* _Exercise brief_:
Below are some records. Retype exactly the lines from the one containing "pink line at" through the one containing "brown rectangle: moved 7 px up", both included, skipping every picture.

* _Material provided_:
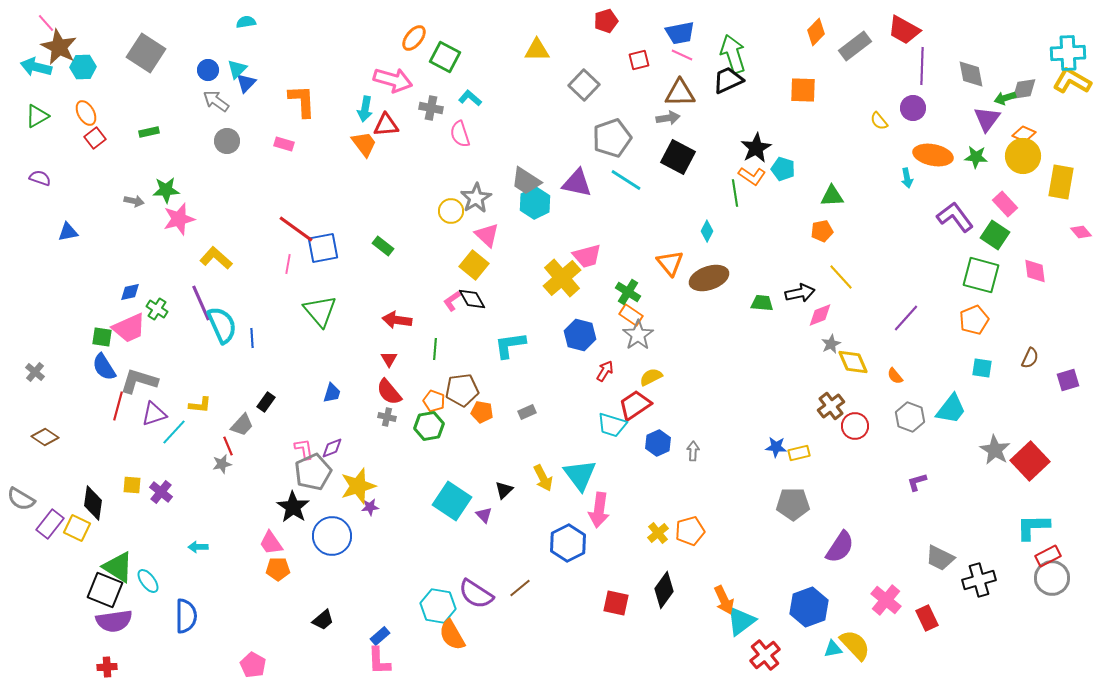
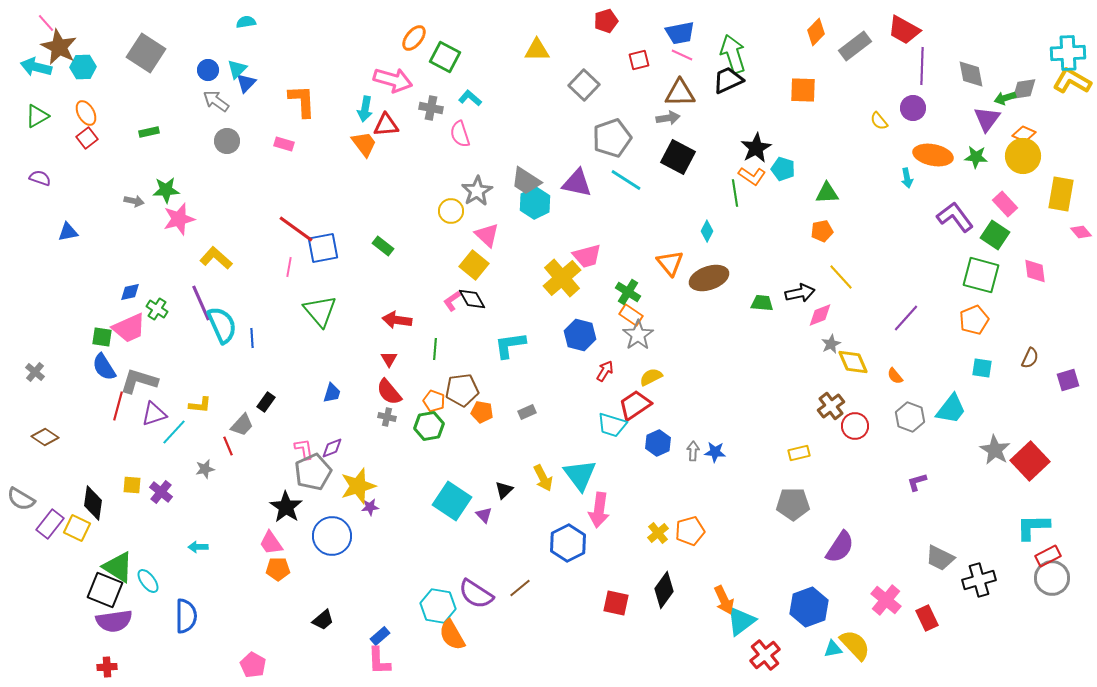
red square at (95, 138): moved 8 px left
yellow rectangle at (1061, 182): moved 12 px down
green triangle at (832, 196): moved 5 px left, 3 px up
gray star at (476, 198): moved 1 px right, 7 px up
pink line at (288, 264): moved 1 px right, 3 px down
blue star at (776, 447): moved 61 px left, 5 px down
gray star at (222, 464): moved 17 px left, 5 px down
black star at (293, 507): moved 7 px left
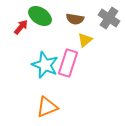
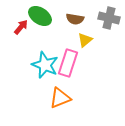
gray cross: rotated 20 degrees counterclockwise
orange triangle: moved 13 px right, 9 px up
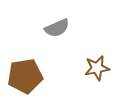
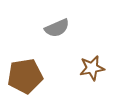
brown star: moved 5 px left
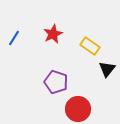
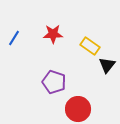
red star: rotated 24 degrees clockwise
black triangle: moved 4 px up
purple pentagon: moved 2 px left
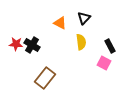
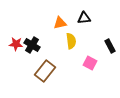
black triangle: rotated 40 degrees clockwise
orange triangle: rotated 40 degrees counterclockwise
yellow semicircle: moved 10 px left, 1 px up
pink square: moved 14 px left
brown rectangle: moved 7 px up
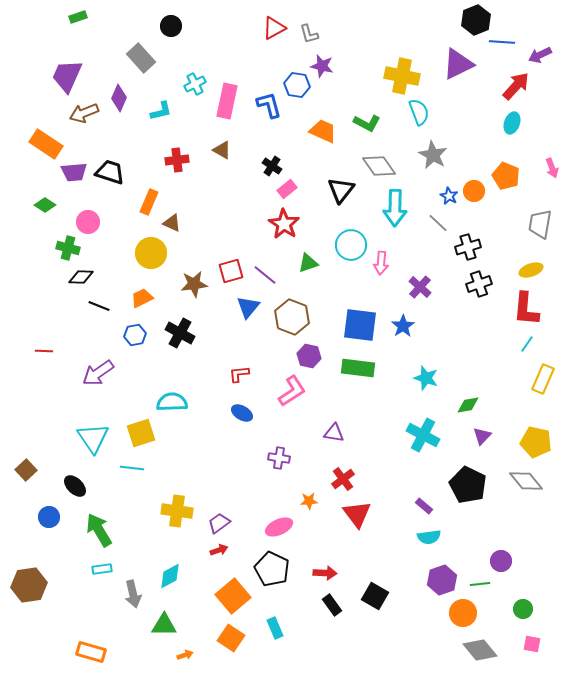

...

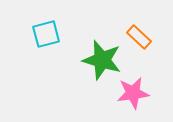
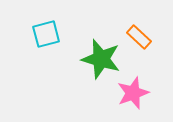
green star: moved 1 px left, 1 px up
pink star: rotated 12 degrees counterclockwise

* _Answer for this exercise_:
pink line at (288, 264): moved 1 px right, 3 px down
blue star at (776, 447): moved 61 px left, 5 px down
gray star at (222, 464): moved 17 px left, 5 px down
black star at (293, 507): moved 7 px left
gray cross: rotated 20 degrees counterclockwise
orange triangle: moved 13 px right, 9 px up
brown star: moved 5 px left
red star: rotated 24 degrees clockwise
black triangle: moved 4 px up
purple pentagon: moved 2 px left
black triangle: rotated 40 degrees clockwise
orange triangle: rotated 40 degrees counterclockwise
yellow semicircle: moved 10 px left, 1 px up
pink square: moved 14 px left
brown rectangle: moved 7 px up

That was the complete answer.